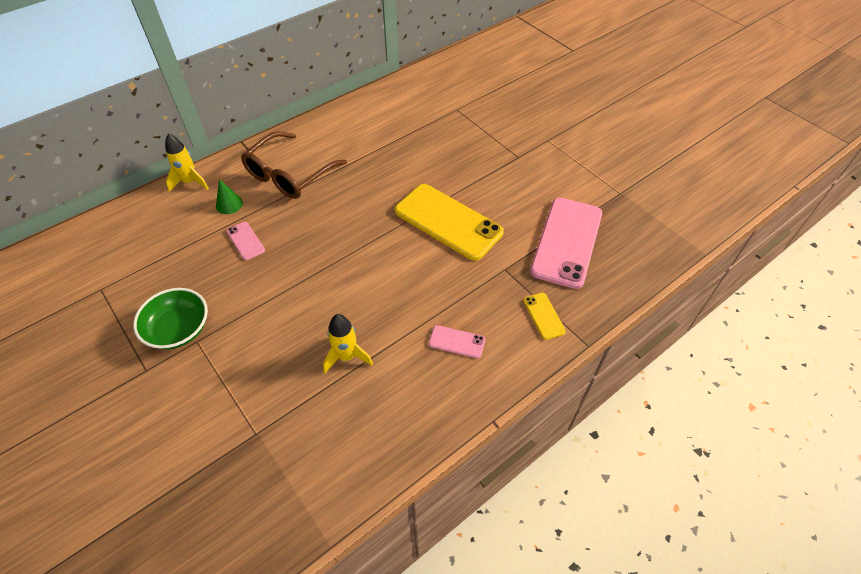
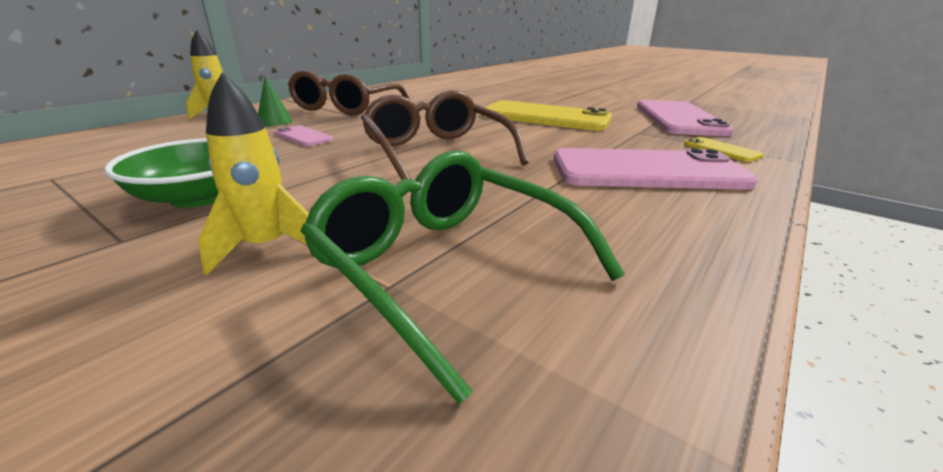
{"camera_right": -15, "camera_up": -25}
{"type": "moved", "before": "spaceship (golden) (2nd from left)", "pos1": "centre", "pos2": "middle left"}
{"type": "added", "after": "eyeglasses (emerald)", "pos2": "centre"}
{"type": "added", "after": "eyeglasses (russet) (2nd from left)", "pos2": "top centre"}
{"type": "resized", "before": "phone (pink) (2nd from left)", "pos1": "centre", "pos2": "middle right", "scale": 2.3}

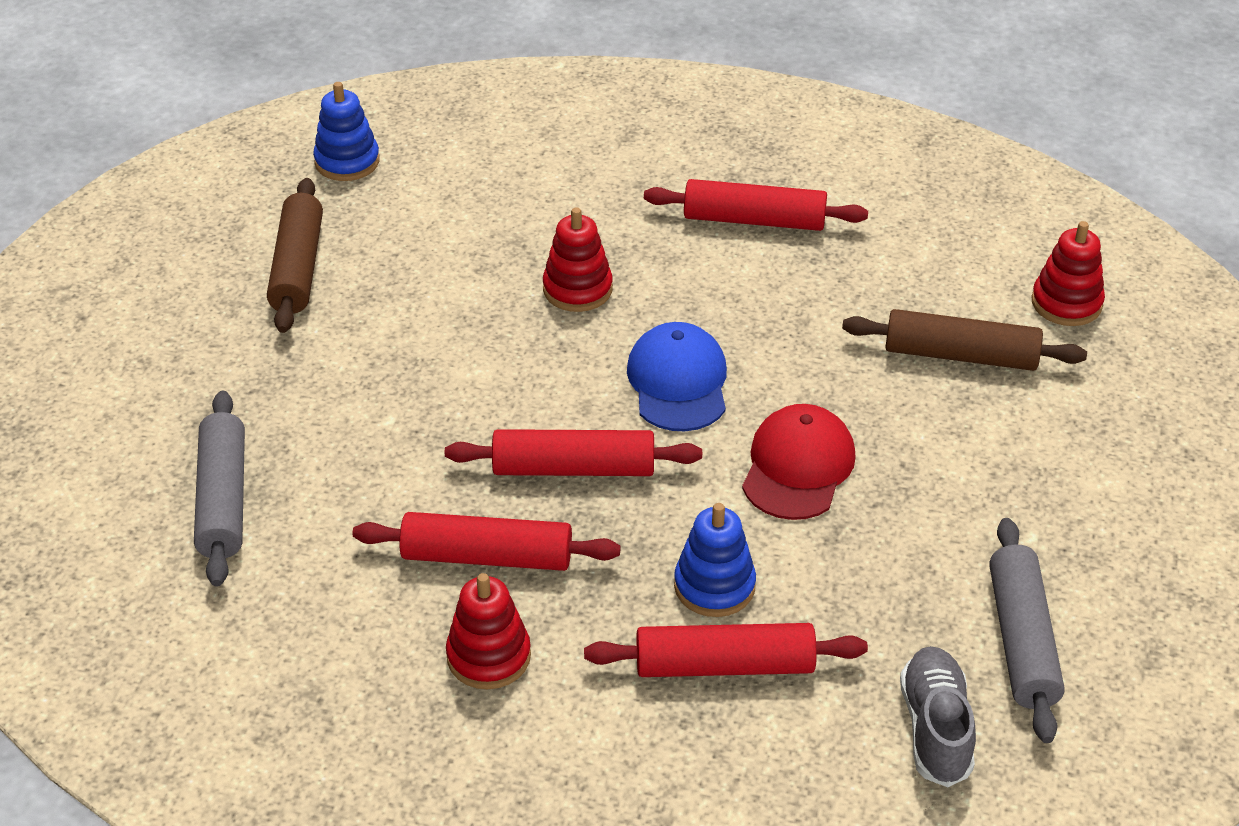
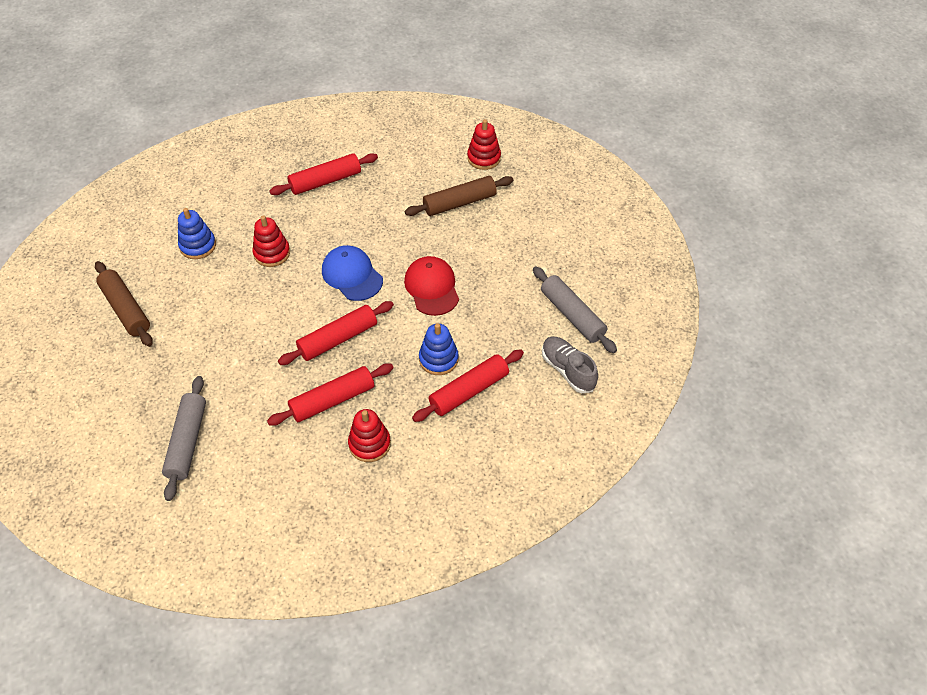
{"camera_right": -35, "camera_up": 10}
{"type": "turned", "before": "pastry roller (gray) (1st from left)", "pos1": "middle left", "pos2": "middle left", "turn": 45}
{"type": "moved", "before": "ring stacker (blue) (1st from left)", "pos1": "top left", "pos2": "middle left"}

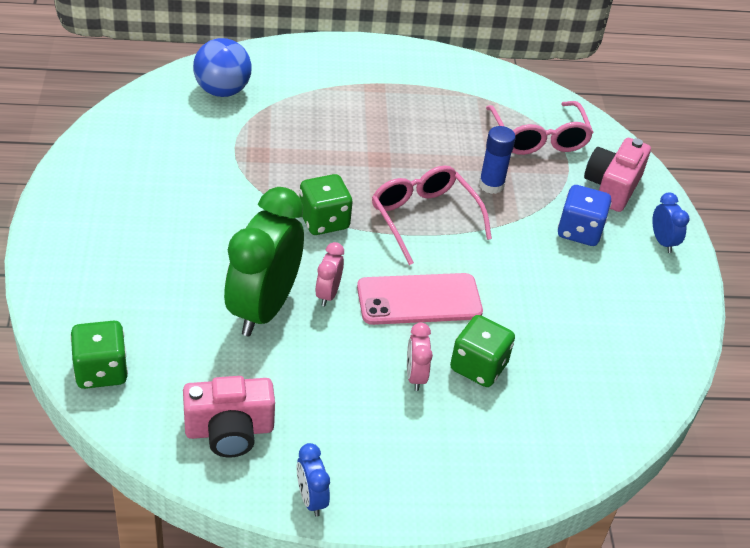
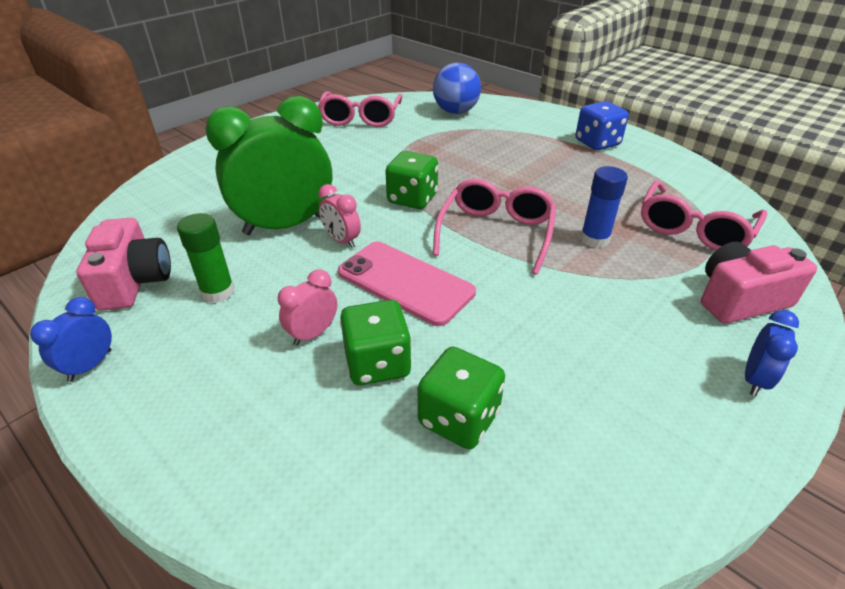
{"camera_right": 50, "camera_up": -5}
{"type": "turned", "before": "photo camera (pink) (1st from left)", "pos1": "bottom left", "pos2": "middle left", "turn": -135}
{"type": "added", "after": "glue stick (emerald)", "pos2": "middle left"}
{"type": "added", "after": "eyeglasses (pink) (1st from left)", "pos2": "top centre"}
{"type": "turned", "before": "alarm clock (pink) (1st from left in the first image)", "pos1": "centre", "pos2": "centre", "turn": -105}
{"type": "moved", "before": "dice (emerald) (1st from left in the first image)", "after": "dice (emerald) (3rd from left)", "pos1": "middle left", "pos2": "bottom centre"}
{"type": "moved", "before": "dice (blue)", "pos1": "middle right", "pos2": "top right"}

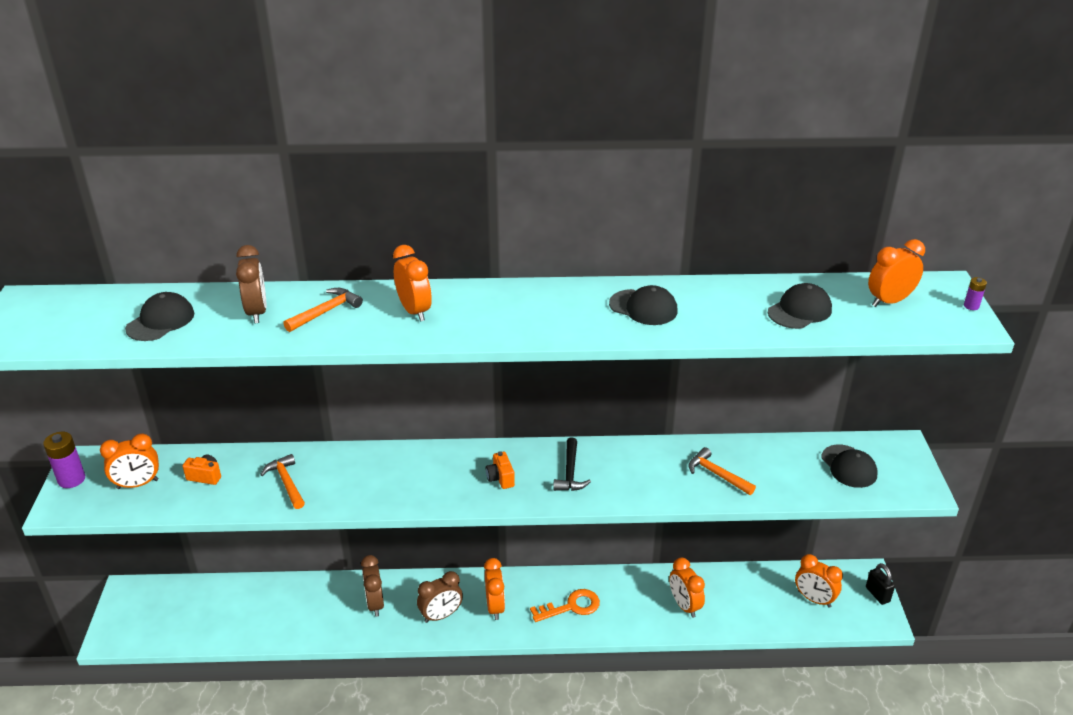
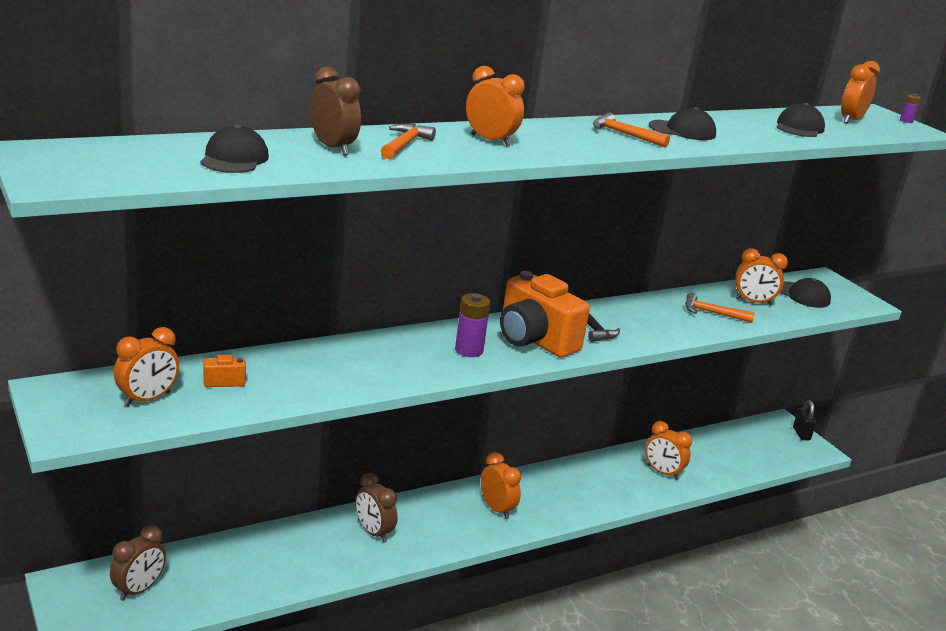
{"camera_right": -30, "camera_up": -10}
{"type": "moved", "before": "alarm clock (russet) (3rd from left in the first image)", "after": "alarm clock (russet) (1st from left)", "pos1": "bottom centre", "pos2": "bottom left"}
{"type": "moved", "before": "AA battery (violet) (1st from left)", "pos1": "middle left", "pos2": "centre"}
{"type": "resized", "before": "photo camera (orange) (2nd from left)", "pos1": "centre", "pos2": "centre", "scale": 2.44}
{"type": "moved", "before": "claw hammer (orange) (1st from left in the first image)", "after": "claw hammer (orange) (2nd from left)", "pos1": "bottom left", "pos2": "top right"}
{"type": "moved", "before": "alarm clock (orange) (5th from left)", "pos1": "bottom right", "pos2": "middle right"}
{"type": "turned", "before": "lock (black)", "pos1": "bottom right", "pos2": "middle right", "turn": 45}
{"type": "removed", "before": "key (orange)", "pos1": "bottom centre"}

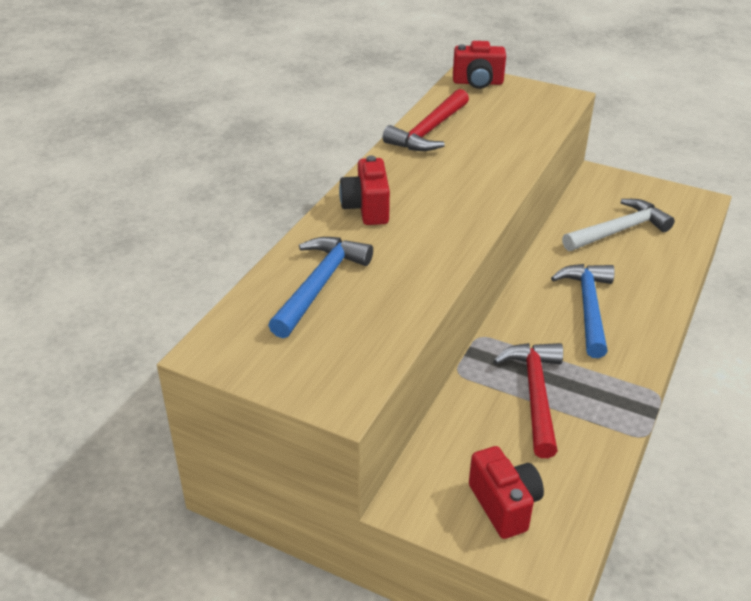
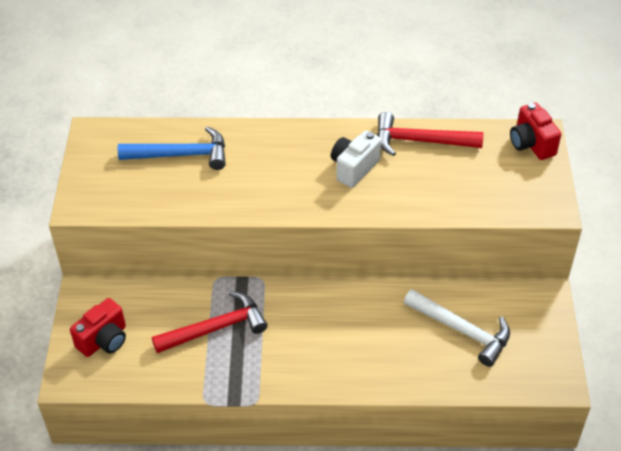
{"camera_right": 65, "camera_up": 10}
{"type": "added", "after": "photo camera (white)", "pos2": "centre"}
{"type": "removed", "before": "photo camera (scarlet) (1st from left)", "pos1": "top centre"}
{"type": "removed", "before": "claw hammer (blue) (2nd from left)", "pos1": "middle right"}

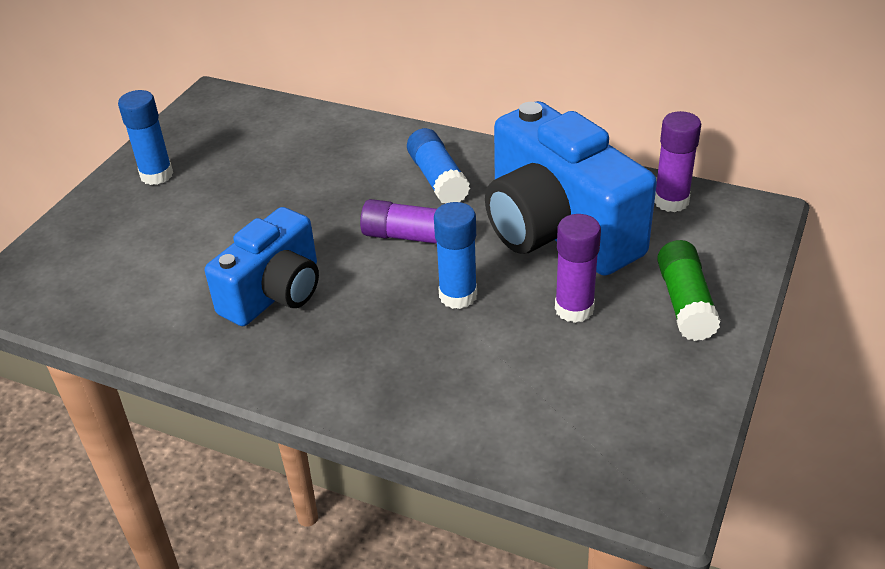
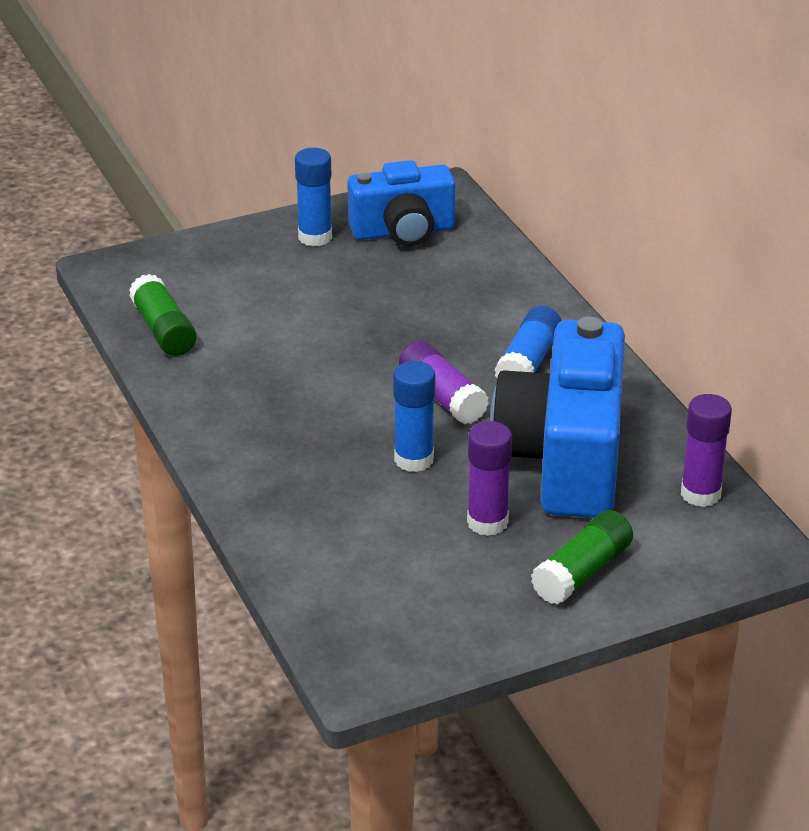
{"camera_right": 40, "camera_up": -5}
{"type": "added", "after": "glue stick (emerald) (1st from left)", "pos2": "middle left"}
{"type": "moved", "before": "photo camera (blue) (1st from left)", "pos1": "middle left", "pos2": "top centre"}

####

→ Brief
Only the lines from the start of the material through the line containing "(russet) (2nd from" should be transcribed. Pictures stay out.

→ Finished exercise
{"camera_right": -15, "camera_up": -25}
{"type": "moved", "before": "spaceship (golden) (2nd from left)", "pos1": "centre", "pos2": "middle left"}
{"type": "added", "after": "eyeglasses (emerald)", "pos2": "centre"}
{"type": "added", "after": "eyeglasses (russet) (2nd from left)", "pos2": "top centre"}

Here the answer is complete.